PROBLEM TO SOLVE: Would you return each entry exactly as written, omitting any pictures?

DATA LISTING:

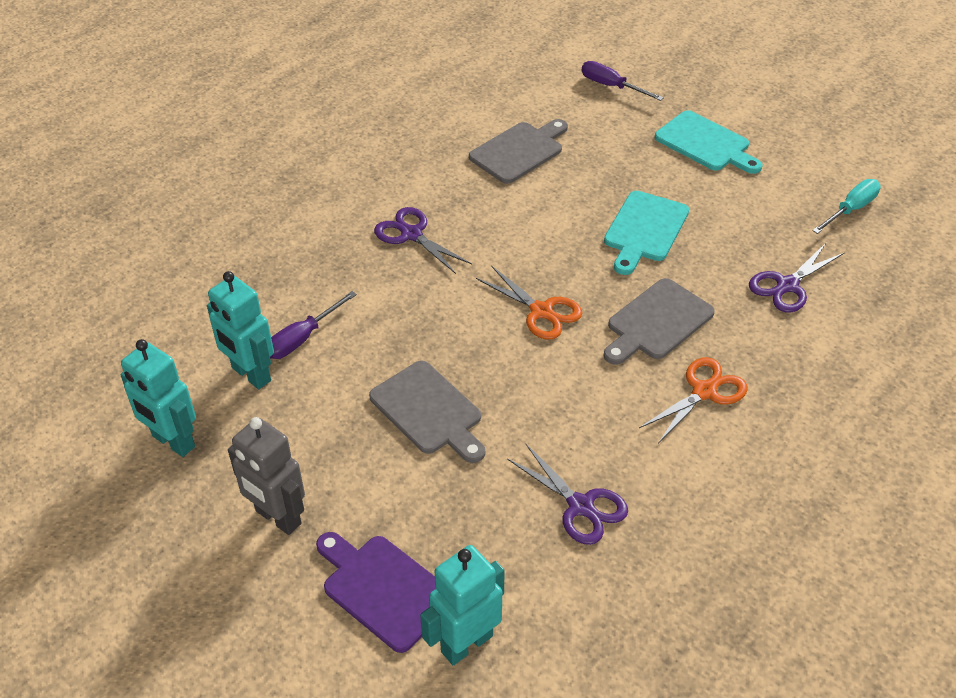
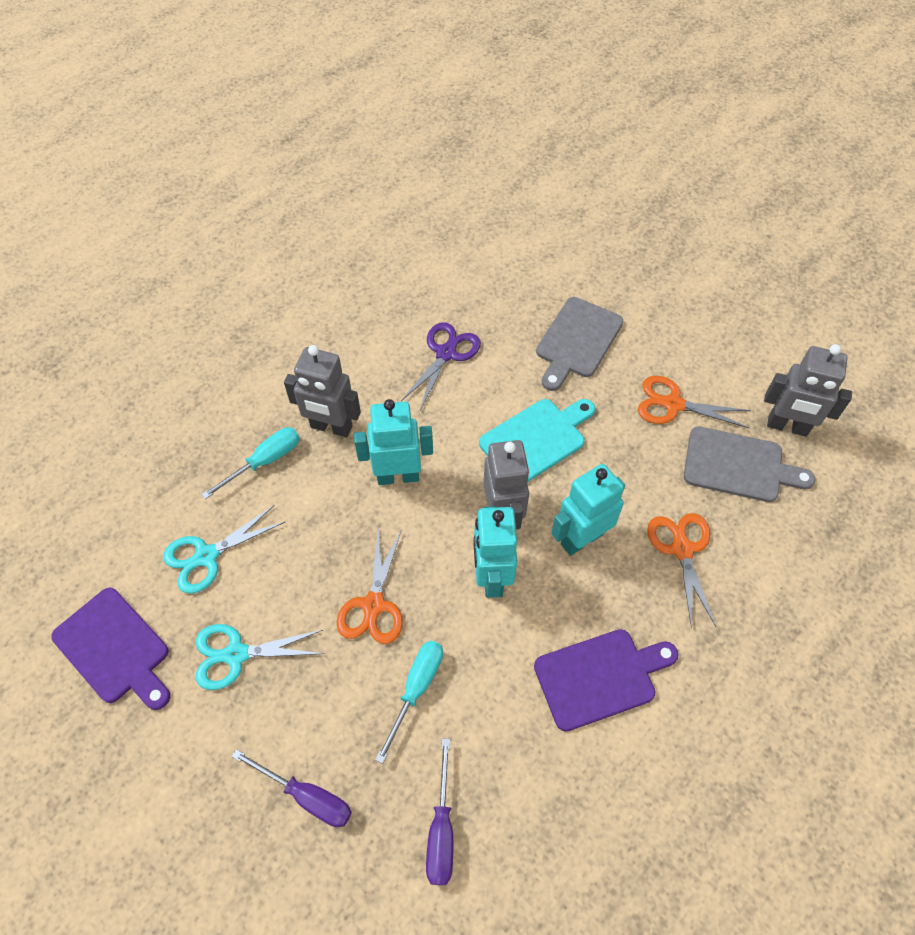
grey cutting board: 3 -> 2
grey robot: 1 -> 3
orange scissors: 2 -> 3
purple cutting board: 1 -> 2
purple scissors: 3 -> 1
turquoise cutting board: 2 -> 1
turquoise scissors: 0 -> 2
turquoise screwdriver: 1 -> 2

EXERCISE RESULT:
grey cutting board: 3 -> 2
grey robot: 1 -> 3
orange scissors: 2 -> 3
purple cutting board: 1 -> 2
purple scissors: 3 -> 1
turquoise cutting board: 2 -> 1
turquoise scissors: 0 -> 2
turquoise screwdriver: 1 -> 2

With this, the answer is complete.